Activity ->
From the first line to the last, copy the material exactly and leave the pictures out.

Study material ->
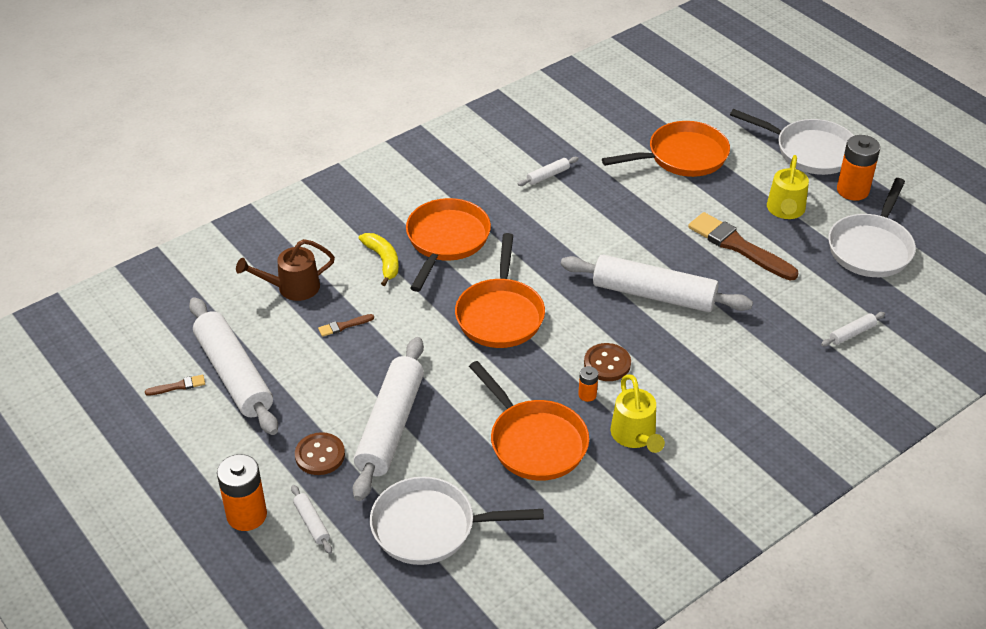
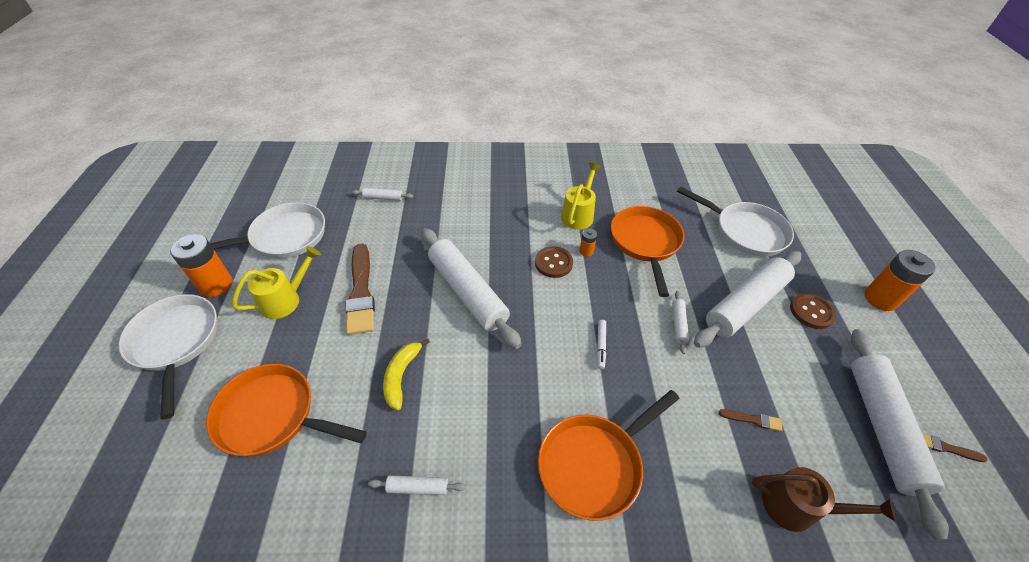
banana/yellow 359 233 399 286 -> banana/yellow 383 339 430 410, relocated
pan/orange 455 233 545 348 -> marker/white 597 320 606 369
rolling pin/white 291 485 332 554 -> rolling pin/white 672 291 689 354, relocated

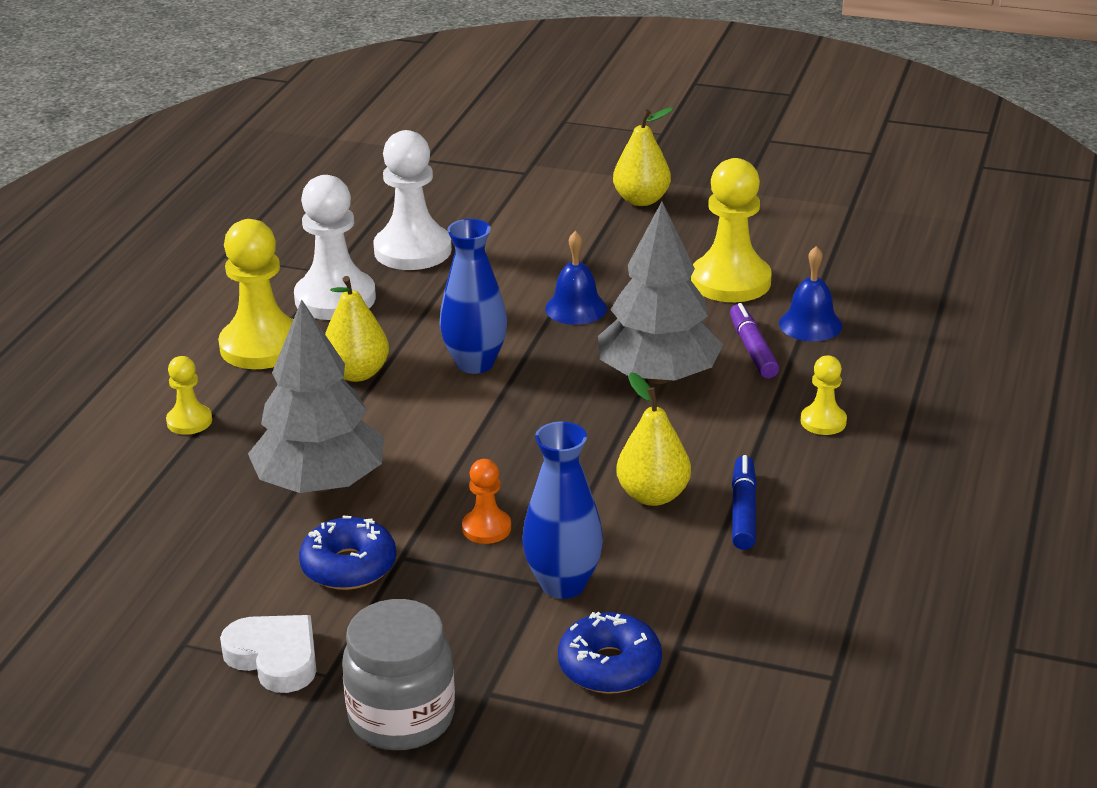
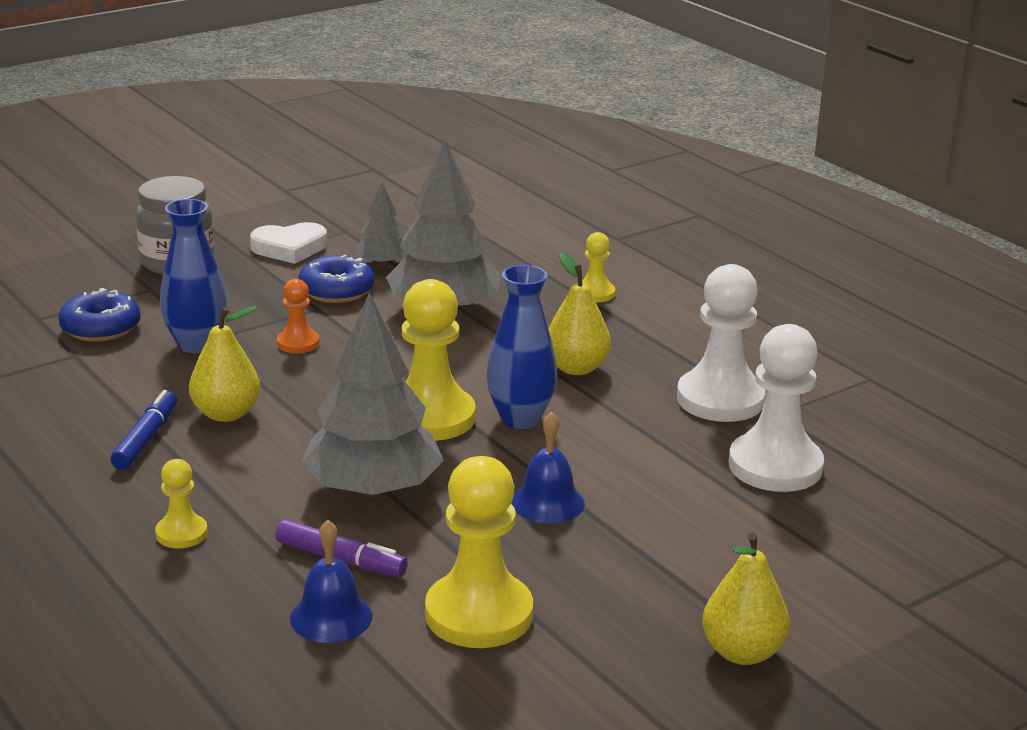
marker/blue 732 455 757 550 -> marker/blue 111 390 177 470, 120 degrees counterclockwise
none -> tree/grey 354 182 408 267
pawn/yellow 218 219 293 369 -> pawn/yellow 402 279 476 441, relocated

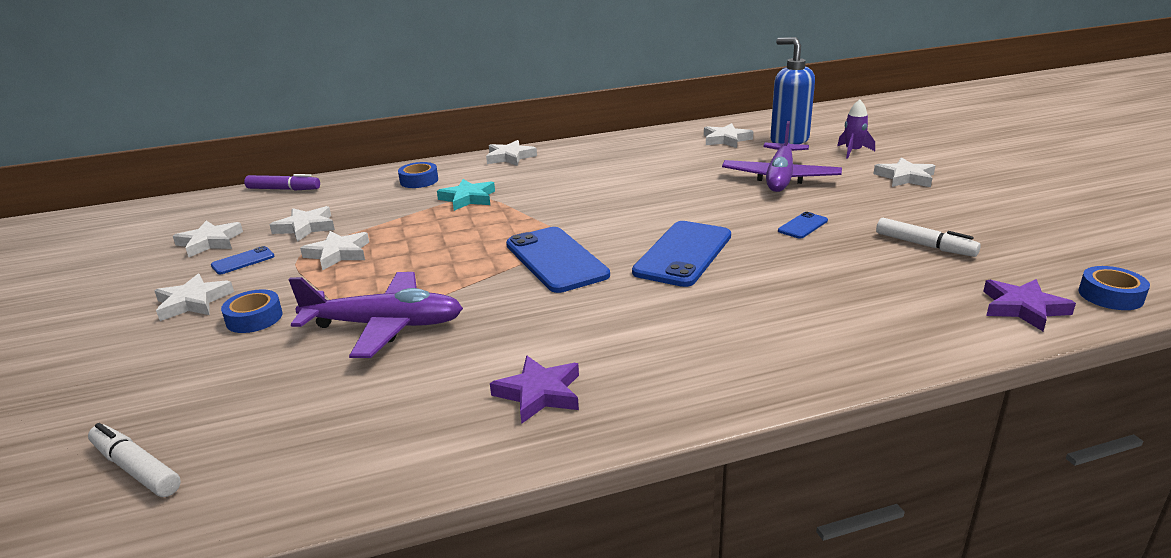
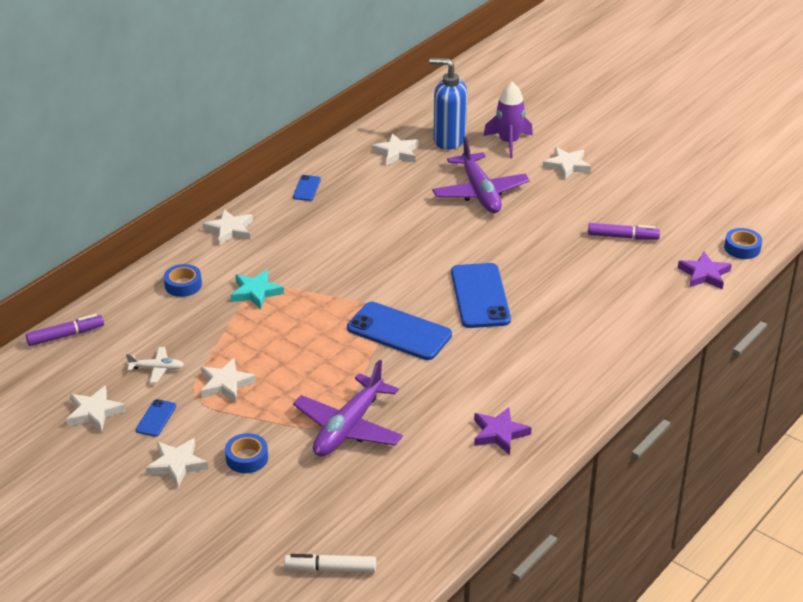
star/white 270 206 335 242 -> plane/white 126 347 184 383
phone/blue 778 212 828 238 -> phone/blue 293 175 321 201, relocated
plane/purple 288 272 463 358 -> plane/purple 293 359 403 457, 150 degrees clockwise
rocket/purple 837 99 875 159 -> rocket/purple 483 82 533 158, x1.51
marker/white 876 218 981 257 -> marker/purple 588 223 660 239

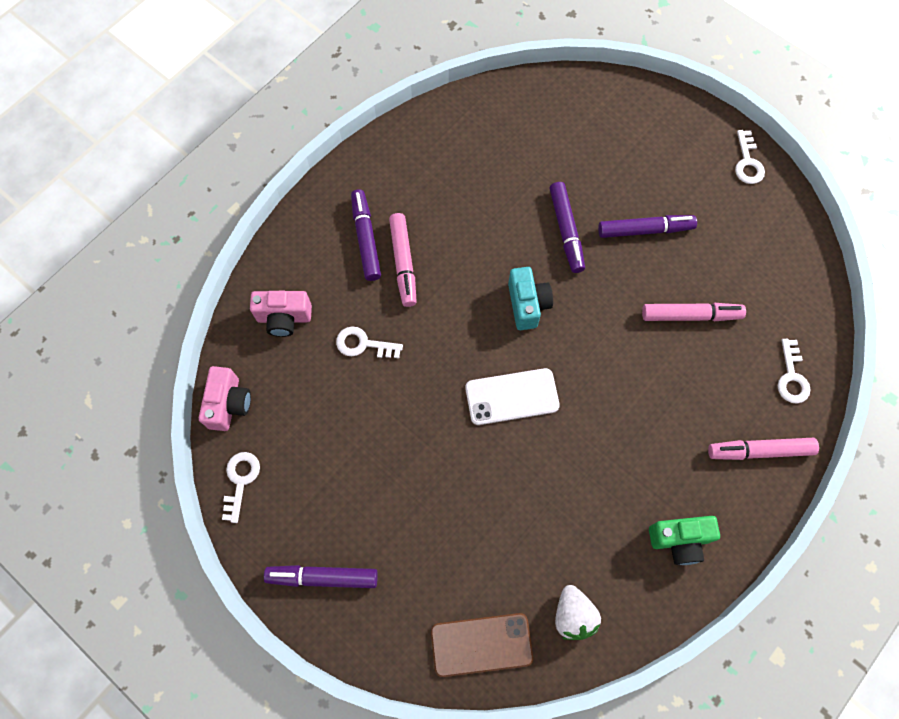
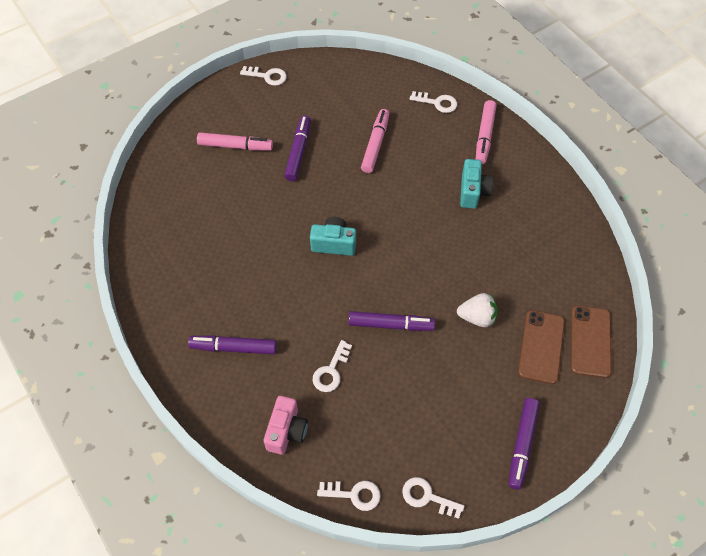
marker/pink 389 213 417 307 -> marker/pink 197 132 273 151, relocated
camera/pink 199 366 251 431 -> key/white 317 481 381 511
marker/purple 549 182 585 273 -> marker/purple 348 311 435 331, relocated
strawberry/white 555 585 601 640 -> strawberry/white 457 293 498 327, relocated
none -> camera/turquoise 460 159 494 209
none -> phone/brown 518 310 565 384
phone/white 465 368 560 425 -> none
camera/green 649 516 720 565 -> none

Answer below ->
banana/yellow 359 233 399 286 -> banana/yellow 383 339 430 410, relocated
pan/orange 455 233 545 348 -> marker/white 597 320 606 369
rolling pin/white 291 485 332 554 -> rolling pin/white 672 291 689 354, relocated

marker/blue 732 455 757 550 -> marker/blue 111 390 177 470, 120 degrees counterclockwise
none -> tree/grey 354 182 408 267
pawn/yellow 218 219 293 369 -> pawn/yellow 402 279 476 441, relocated

star/white 270 206 335 242 -> plane/white 126 347 184 383
phone/blue 778 212 828 238 -> phone/blue 293 175 321 201, relocated
plane/purple 288 272 463 358 -> plane/purple 293 359 403 457, 150 degrees clockwise
rocket/purple 837 99 875 159 -> rocket/purple 483 82 533 158, x1.51
marker/white 876 218 981 257 -> marker/purple 588 223 660 239

marker/pink 389 213 417 307 -> marker/pink 197 132 273 151, relocated
camera/pink 199 366 251 431 -> key/white 317 481 381 511
marker/purple 549 182 585 273 -> marker/purple 348 311 435 331, relocated
strawberry/white 555 585 601 640 -> strawberry/white 457 293 498 327, relocated
none -> camera/turquoise 460 159 494 209
none -> phone/brown 518 310 565 384
phone/white 465 368 560 425 -> none
camera/green 649 516 720 565 -> none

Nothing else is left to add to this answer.